**What is required**
Nothing outside the stretch is wanted. Repeat exactly the lines of the listing below from the one that contains "C4: 100nF (DGND, VBAT) -> 100nF (DGND, N008)" through the one that contains "R1: 47 (N008, U1/GP5) -> none", both ends included.

**Data for processing**
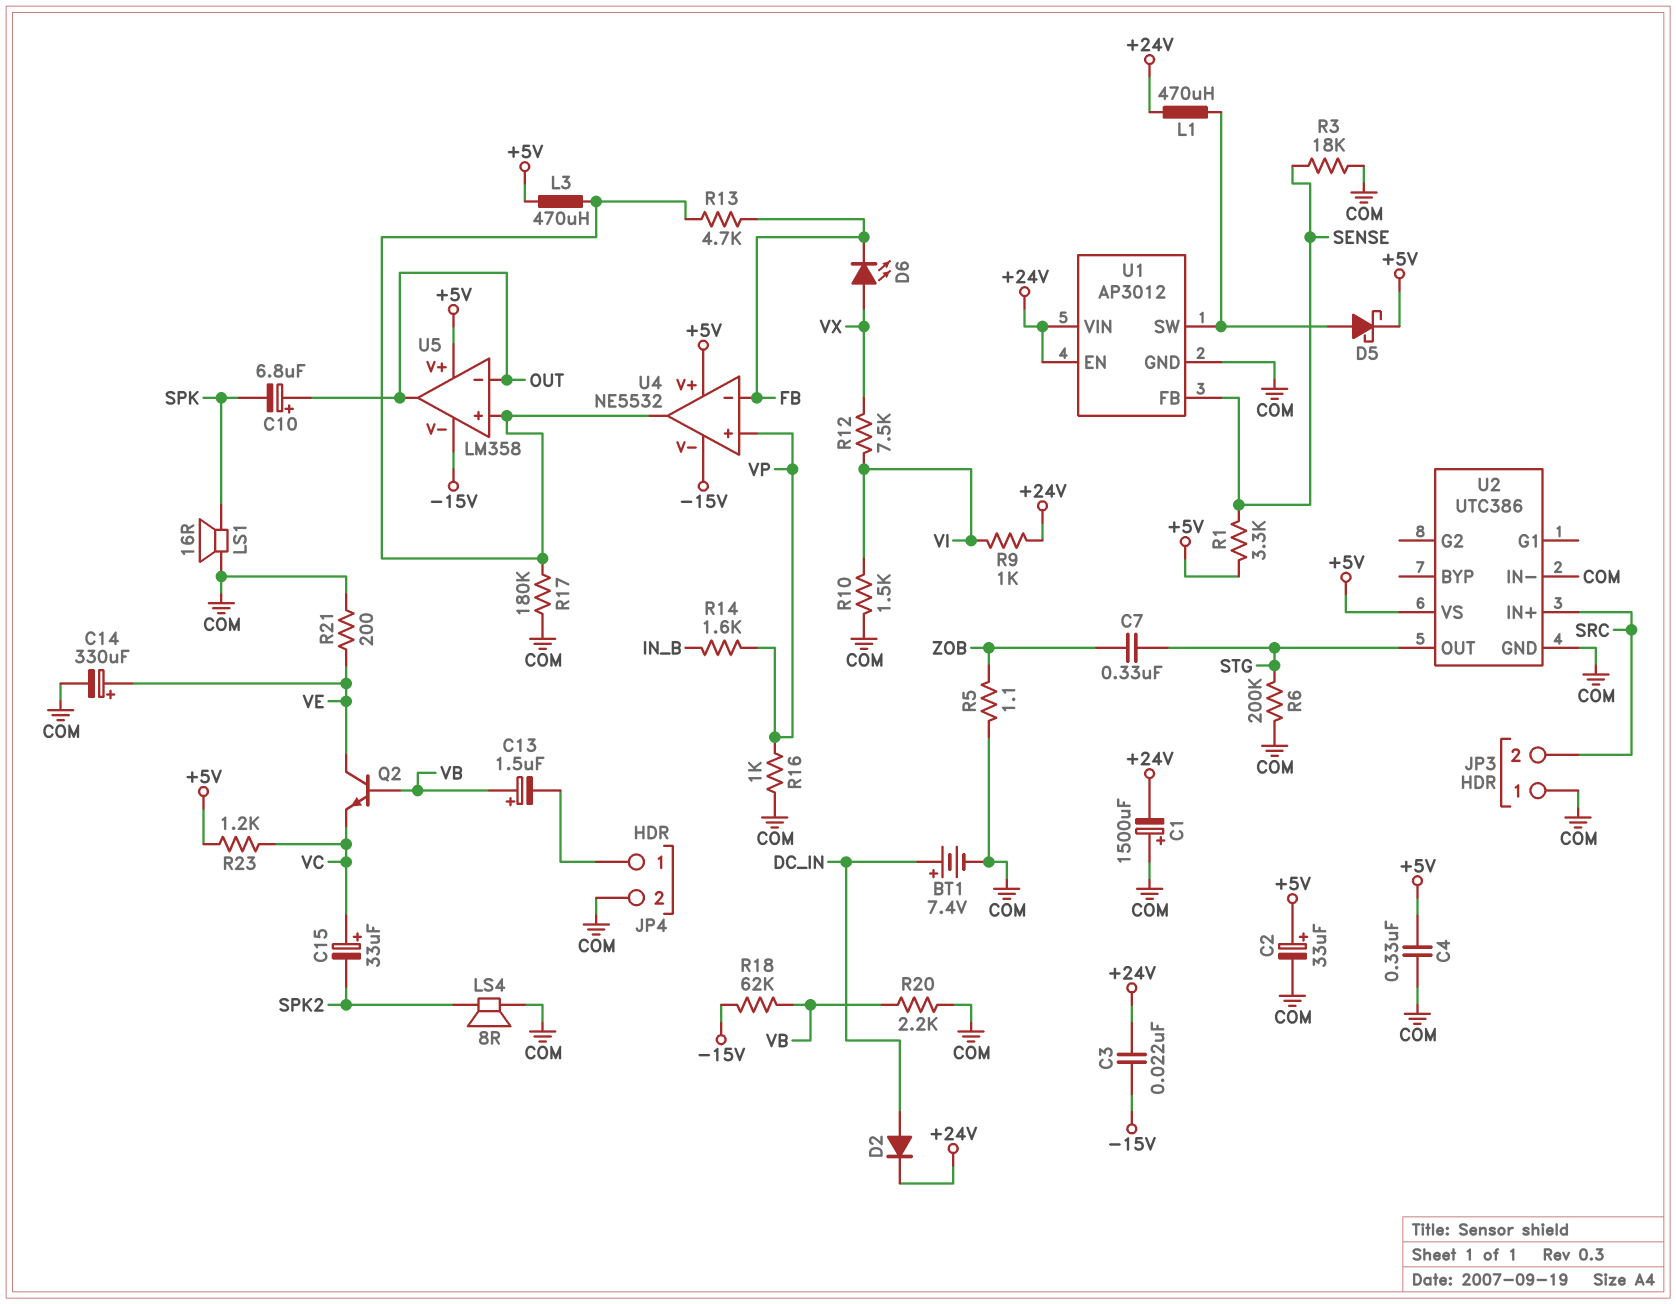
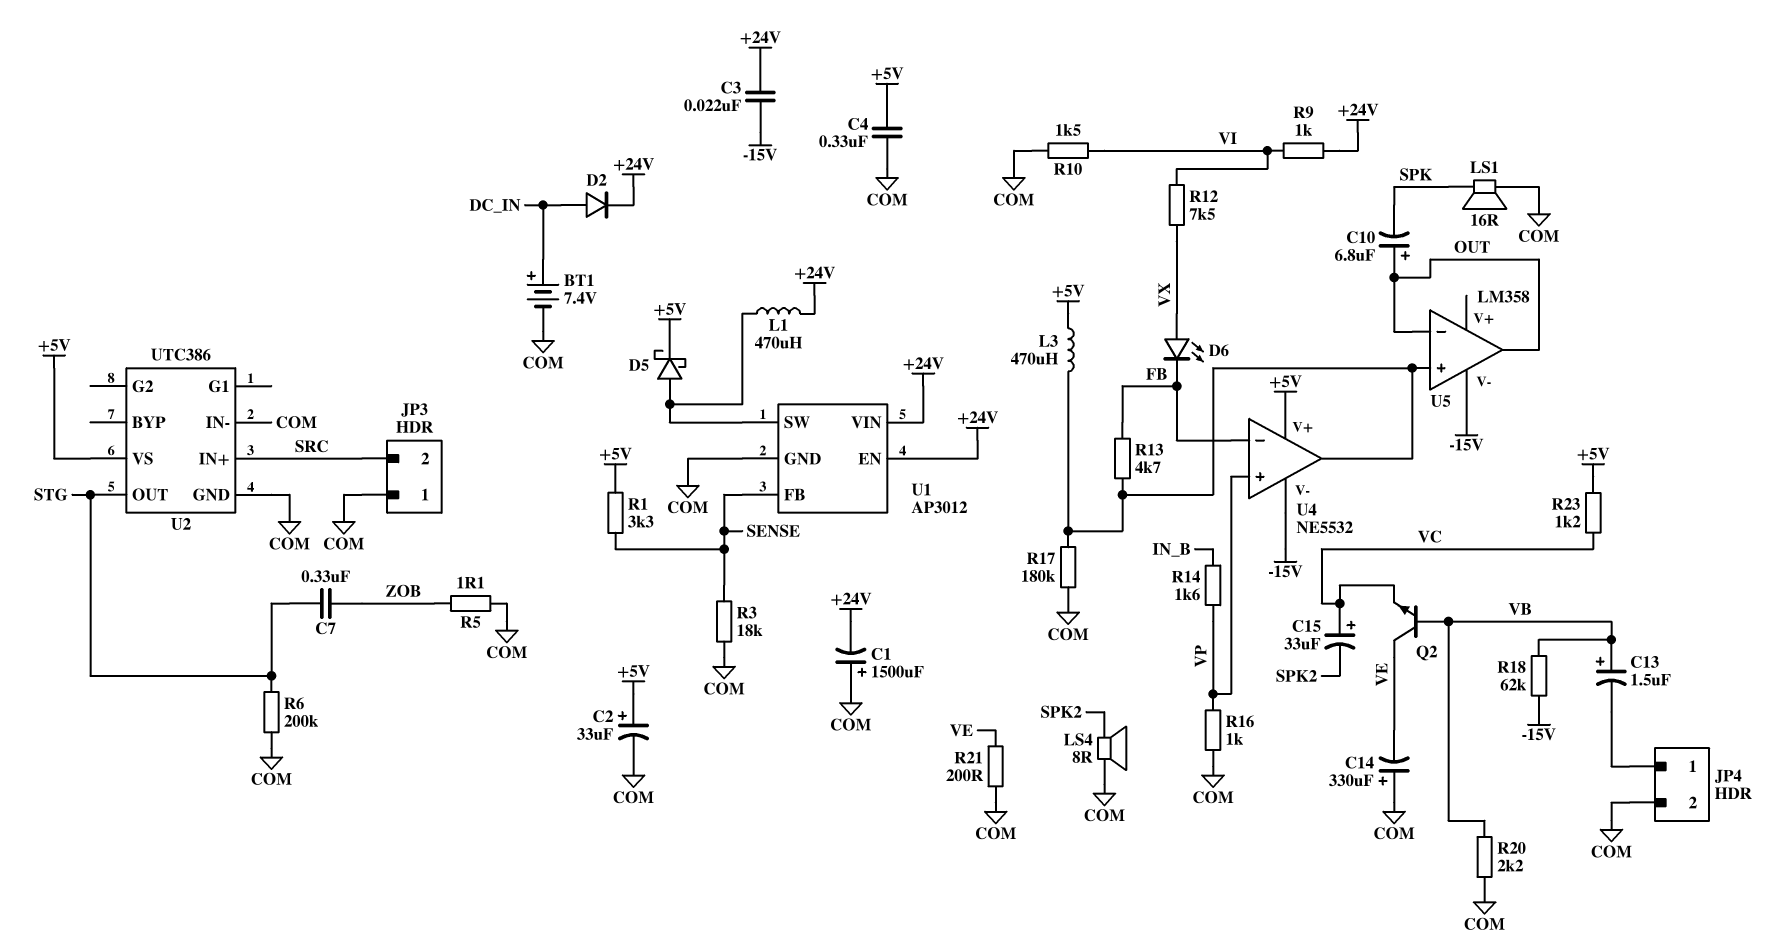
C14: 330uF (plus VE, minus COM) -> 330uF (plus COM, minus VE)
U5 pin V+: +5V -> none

--

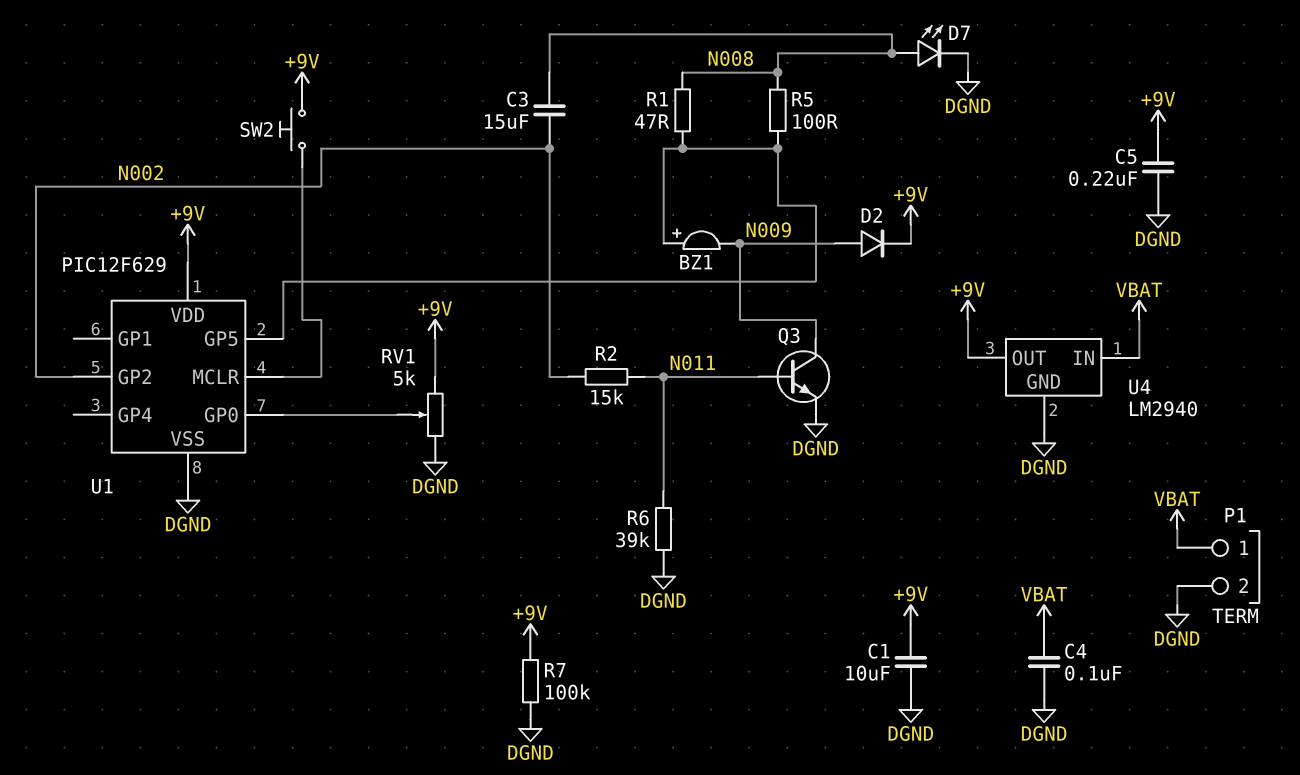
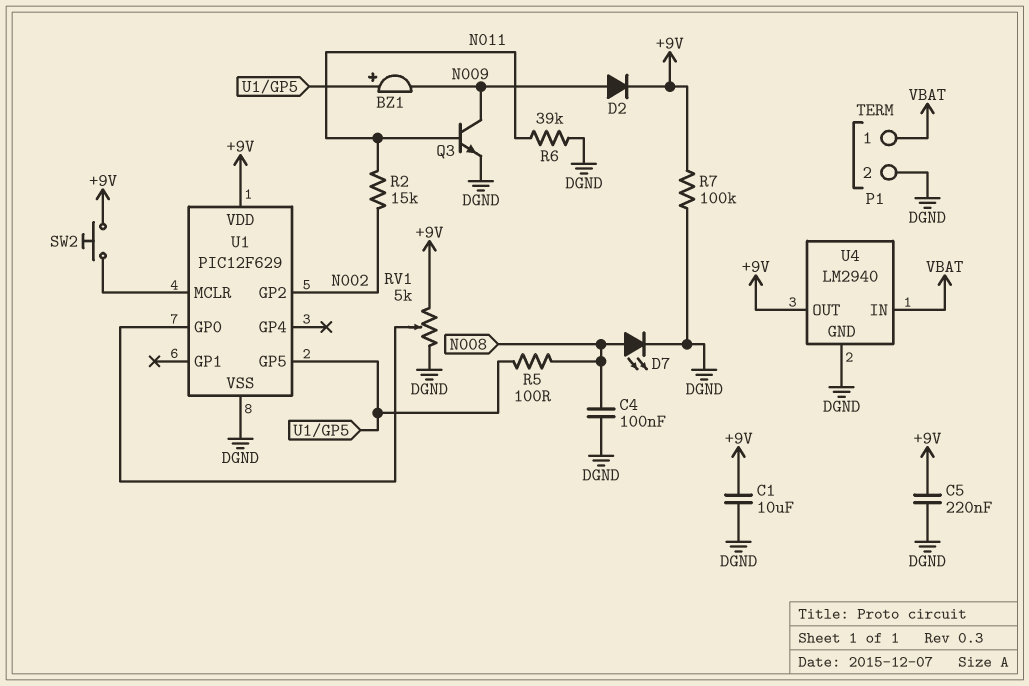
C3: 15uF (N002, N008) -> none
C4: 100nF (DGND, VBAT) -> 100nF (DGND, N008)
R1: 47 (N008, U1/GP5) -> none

==

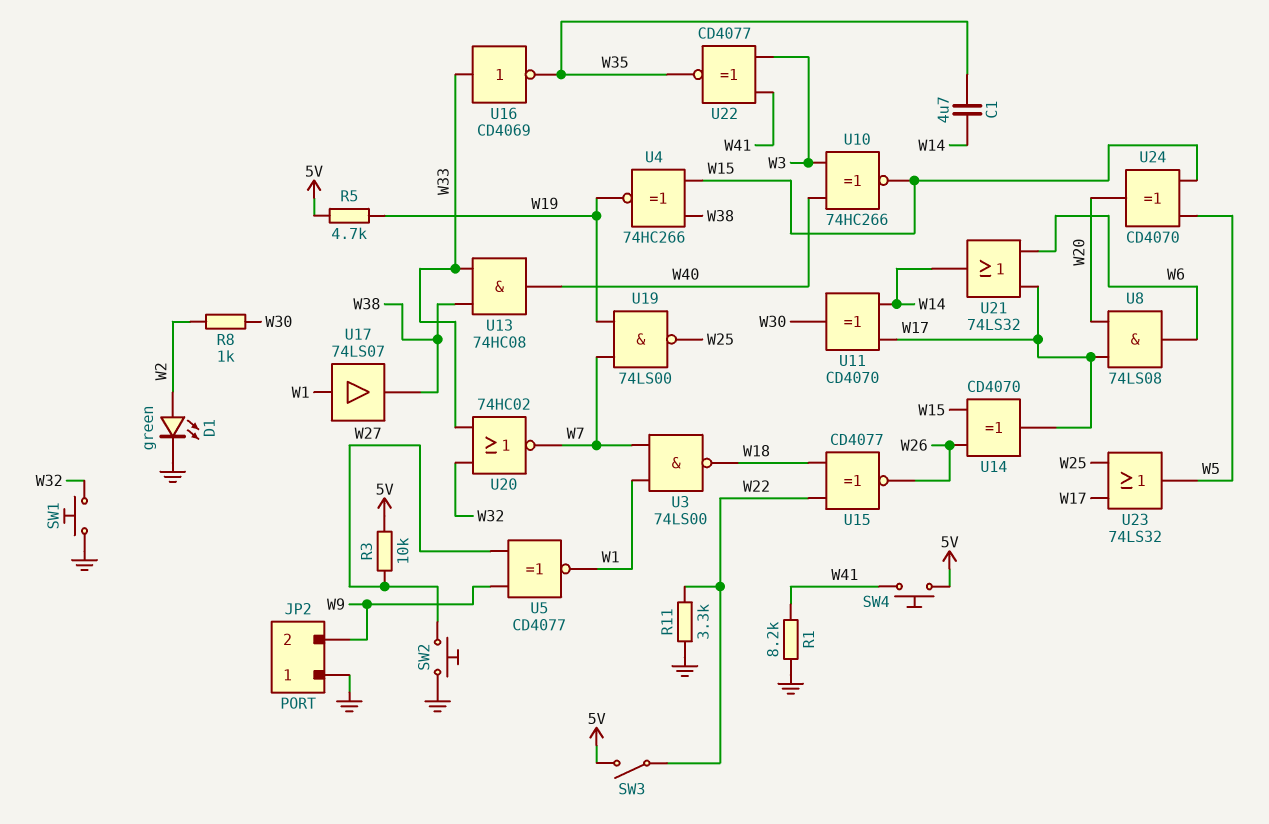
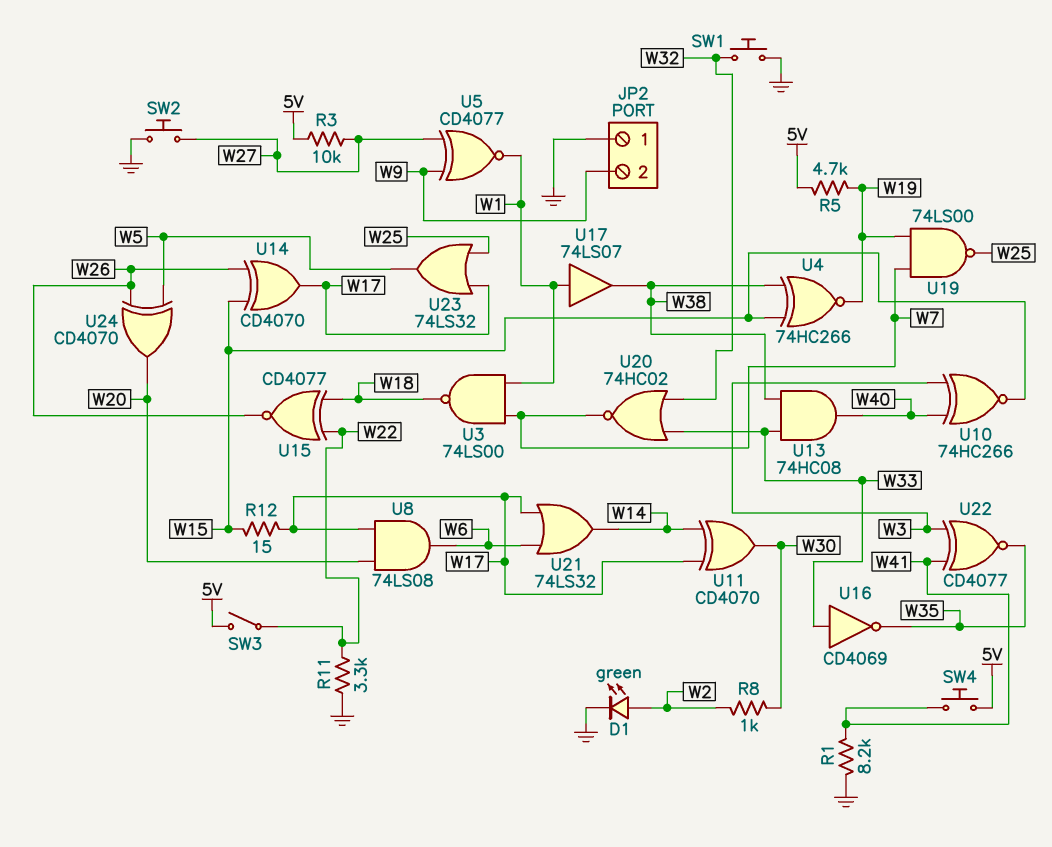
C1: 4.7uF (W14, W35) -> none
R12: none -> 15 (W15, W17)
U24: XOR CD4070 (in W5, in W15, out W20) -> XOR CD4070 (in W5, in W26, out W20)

**The completed task**
C4: 100nF (DGND, VBAT) -> 100nF (DGND, N008)
R1: 47 (N008, U1/GP5) -> none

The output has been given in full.